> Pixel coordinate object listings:
-------
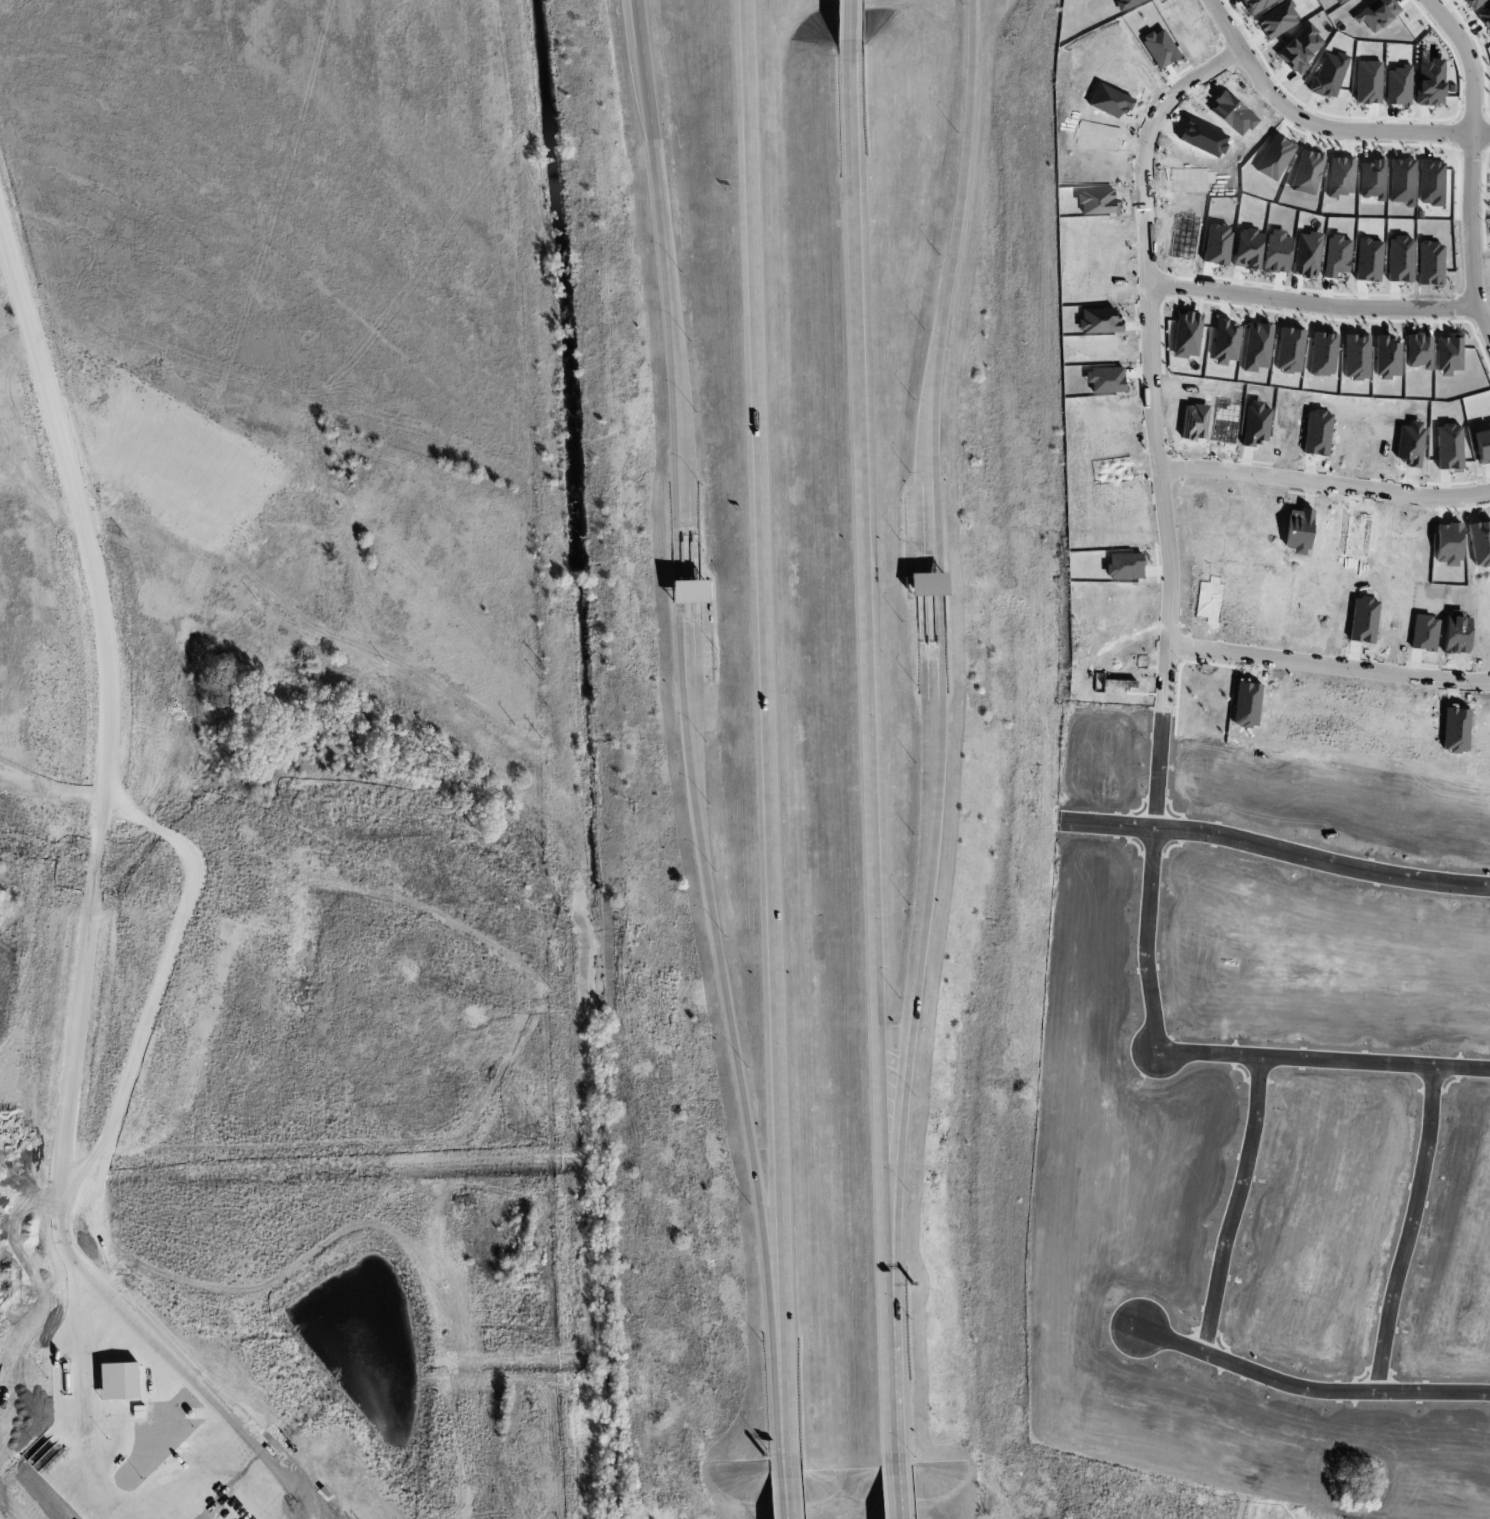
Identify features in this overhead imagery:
building: (1474, 3)
road: (643, 69)
road: (1321, 123)
road: (1471, 160)
road: (946, 285)
road: (1313, 306)
road: (672, 334)
road: (1325, 486)
road: (1167, 531)
road: (676, 555)
building: (927, 583)
road: (939, 583)
road: (677, 591)
building: (689, 591)
road: (863, 615)
road: (939, 646)
road: (1328, 665)
road: (684, 681)
road: (764, 727)
road: (107, 748)
road: (1277, 848)
road: (917, 963)
road: (1323, 1062)
road: (743, 1106)
road: (1234, 1209)
road: (1409, 1233)
road: (890, 1346)
road: (1307, 1395)
road: (783, 1487)
road: (893, 1490)

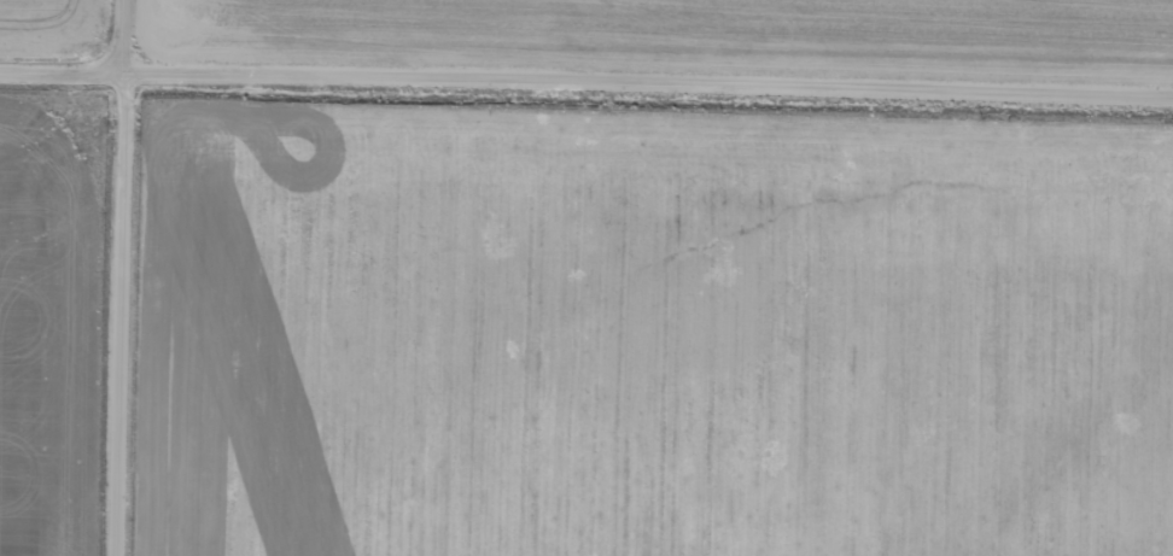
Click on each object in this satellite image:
road: (586, 76)
road: (122, 278)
-------
> Work item: Your answer must consist only of the lines from the one with "Click on each" through the final line of the entries, each retyped exactly.

> Task result:
Click on each object in this satellite image:
road: (586, 76)
road: (122, 278)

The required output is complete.